═══ Data for this task

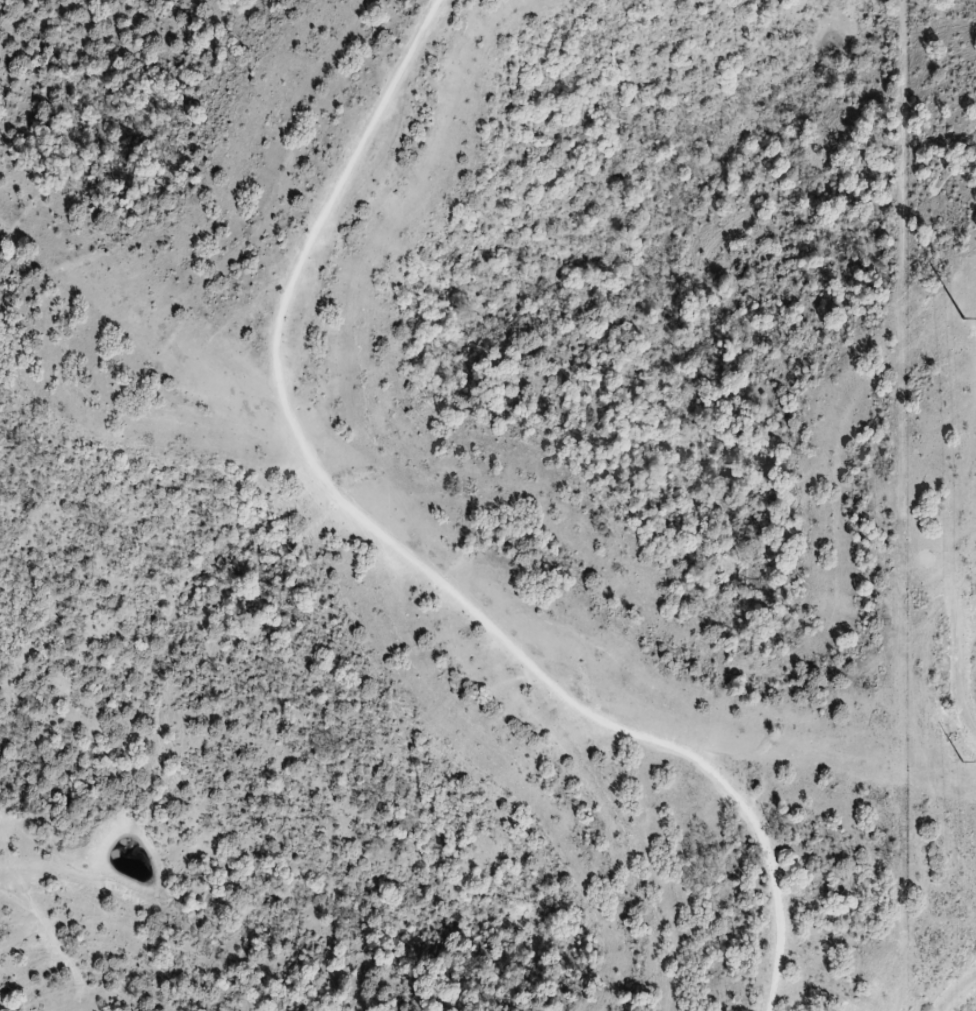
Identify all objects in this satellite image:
road: (932, 181)
power tower: (964, 321)
power tower: (962, 761)
road: (956, 990)

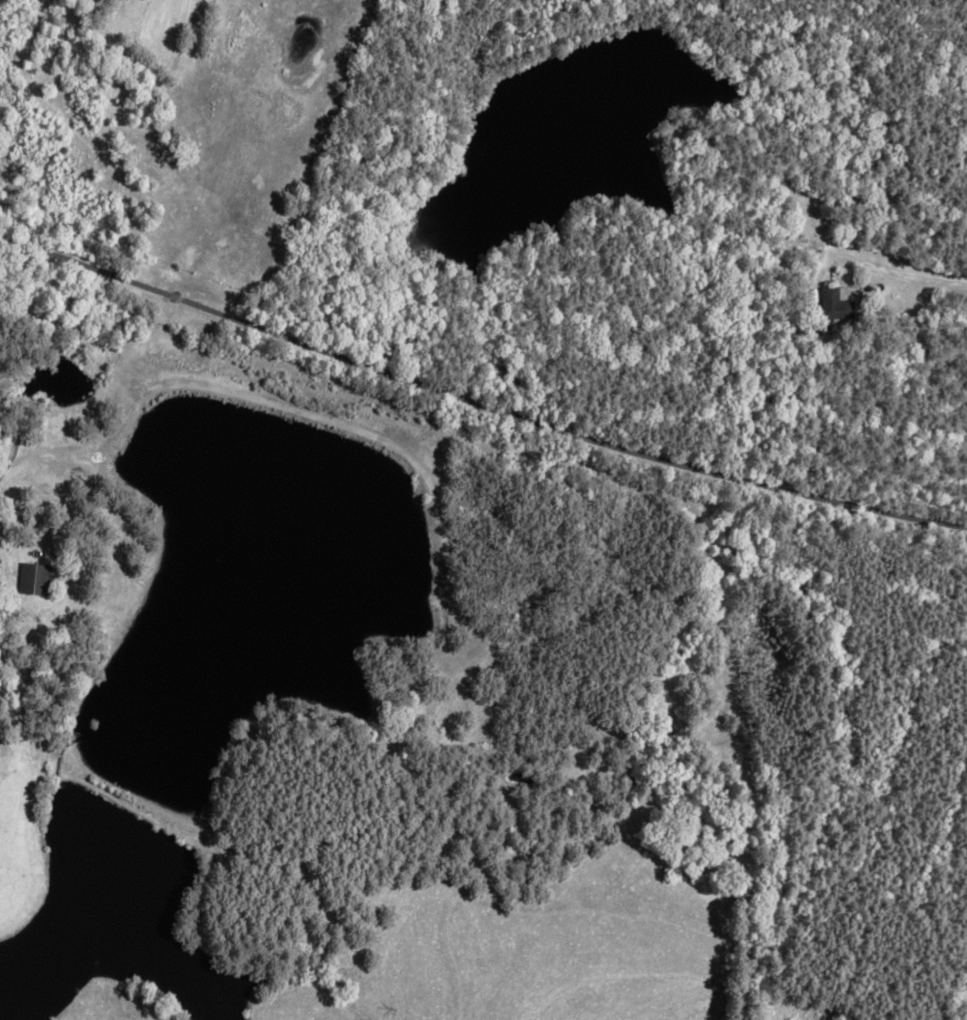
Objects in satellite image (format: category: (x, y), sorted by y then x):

══════

Skip the images and restate each record above word for word.

▸ **Written response**
Identify all objects in this satellite image:
road: (932, 181)
power tower: (964, 321)
power tower: (962, 761)
road: (956, 990)

Objects in satellite image (format: category: (x, y), sorted by y then x):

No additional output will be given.